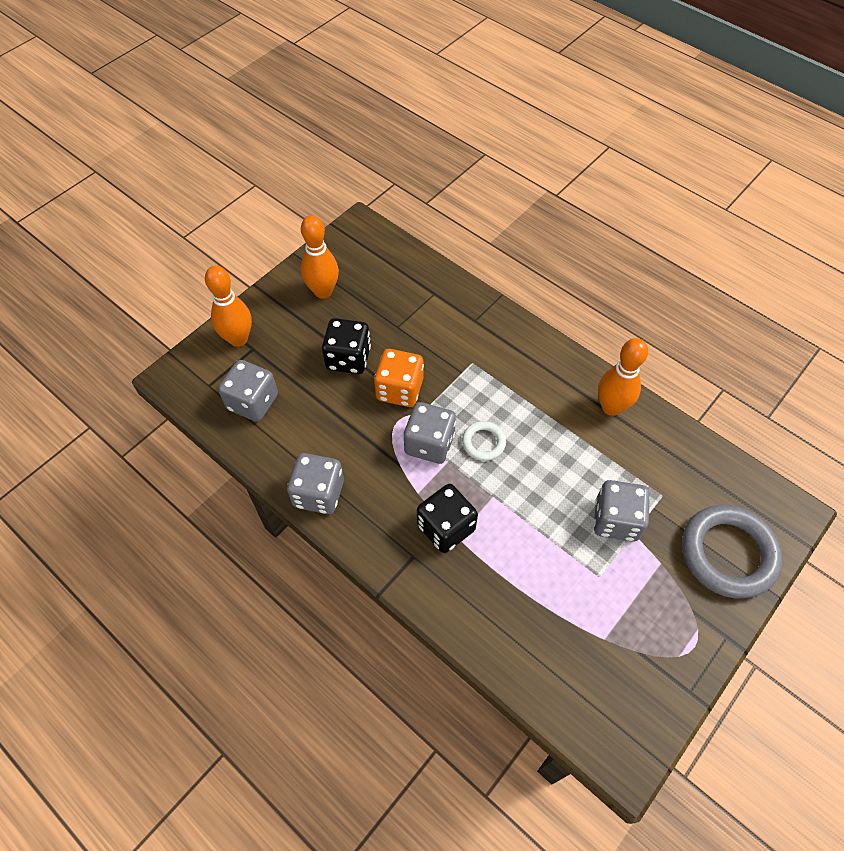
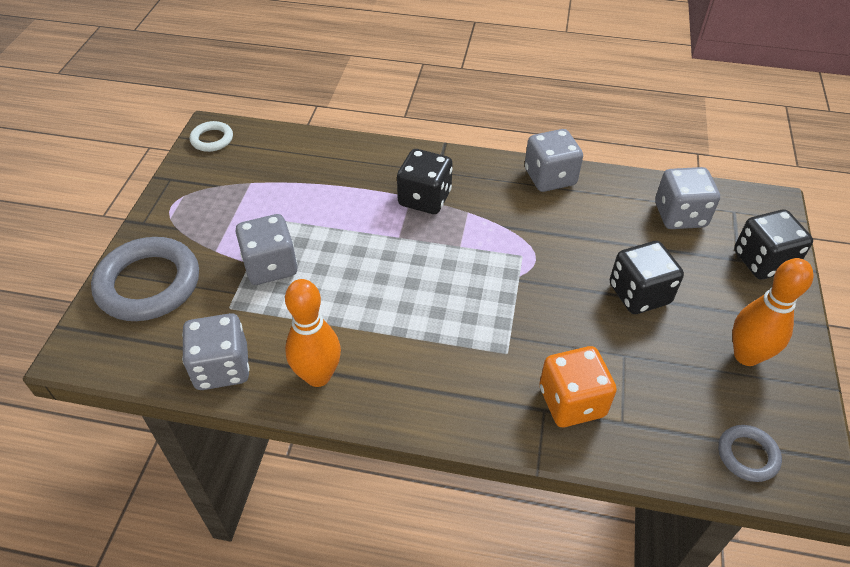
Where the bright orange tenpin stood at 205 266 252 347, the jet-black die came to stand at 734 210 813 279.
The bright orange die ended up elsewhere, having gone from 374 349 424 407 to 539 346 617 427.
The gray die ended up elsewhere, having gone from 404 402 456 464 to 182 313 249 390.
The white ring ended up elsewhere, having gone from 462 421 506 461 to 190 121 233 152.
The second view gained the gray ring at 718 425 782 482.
* * *
*WHAT THE EXERCISE ASKS*. Omit the pictures and print the listing exactly.

*OUTPUT BELOW*.
Where the bright orange tenpin stood at 205 266 252 347, the jet-black die came to stand at 734 210 813 279.
The bright orange die ended up elsewhere, having gone from 374 349 424 407 to 539 346 617 427.
The gray die ended up elsewhere, having gone from 404 402 456 464 to 182 313 249 390.
The white ring ended up elsewhere, having gone from 462 421 506 461 to 190 121 233 152.
The second view gained the gray ring at 718 425 782 482.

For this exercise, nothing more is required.